[Problem requirements] Copy out each record that follows exactly, and omit any picture you find.

[Provided material]

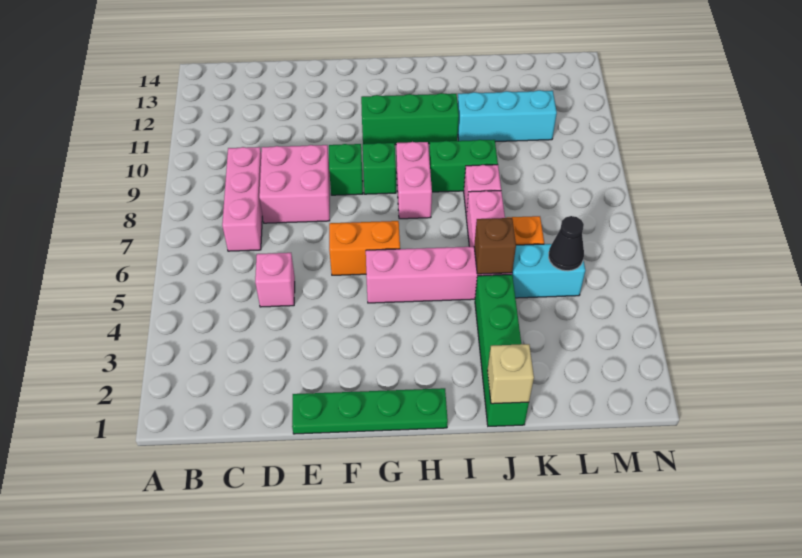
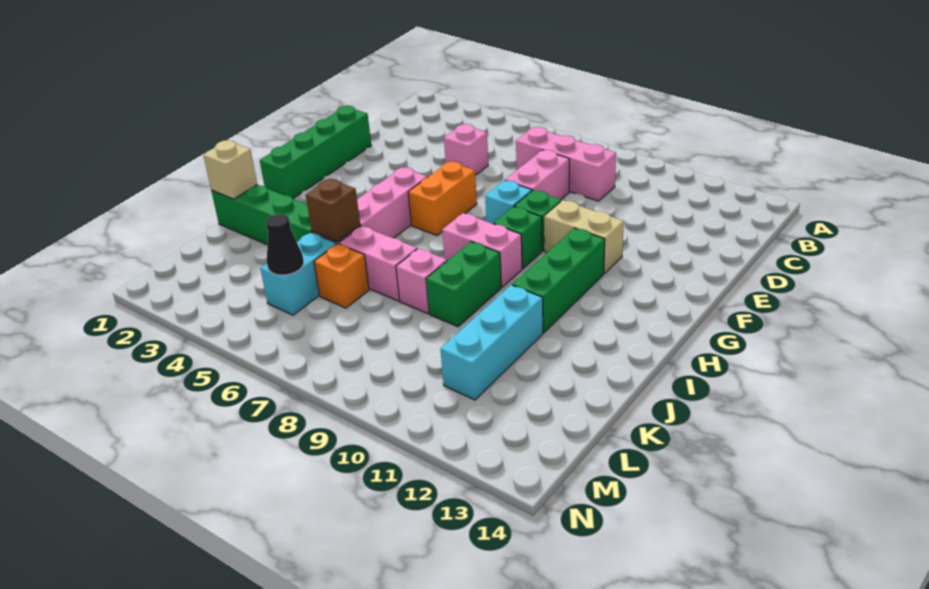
pink 2x2 brick [259,145,330,223] -> pink 1x2 brick [505,150,569,199]
green 1x4 plate [292,388,448,434] -> green 1x4 brick [260,106,371,198]
none -> cyan 1x1 brick [485,180,532,224]
none -> tan 1x2 brick [544,200,624,274]

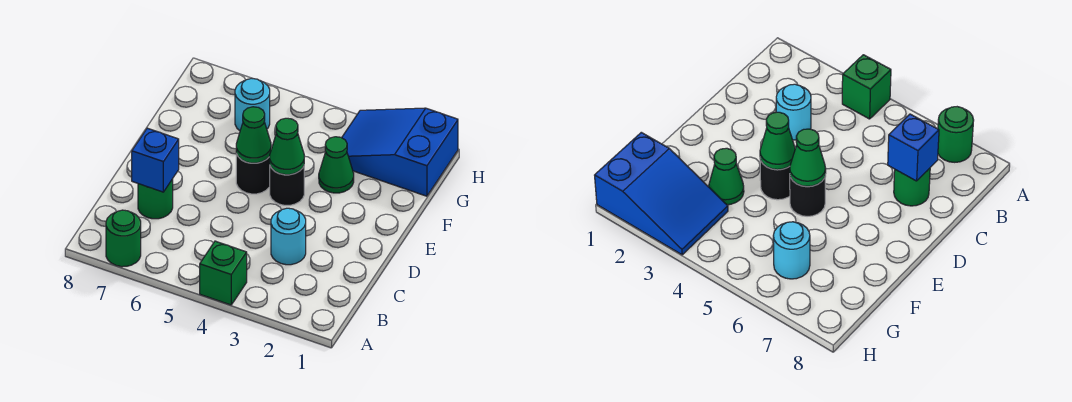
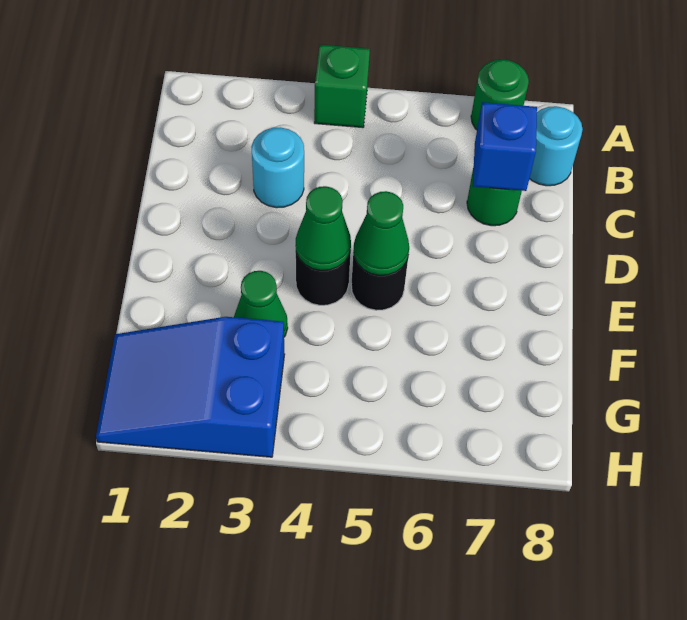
blue 2x3 slope [342,108,458,196] -> blue 2x3 slope turned to [96,317,285,457]
cyan 1x1 round brick [235,78,270,131] -> cyan 1x1 round brick moved to [529,106,583,186]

[Solution below]
pink 2x2 brick [259,145,330,223] -> pink 1x2 brick [505,150,569,199]
green 1x4 plate [292,388,448,434] -> green 1x4 brick [260,106,371,198]
none -> cyan 1x1 brick [485,180,532,224]
none -> tan 1x2 brick [544,200,624,274]

blue 2x3 slope [342,108,458,196] -> blue 2x3 slope turned to [96,317,285,457]
cyan 1x1 round brick [235,78,270,131] -> cyan 1x1 round brick moved to [529,106,583,186]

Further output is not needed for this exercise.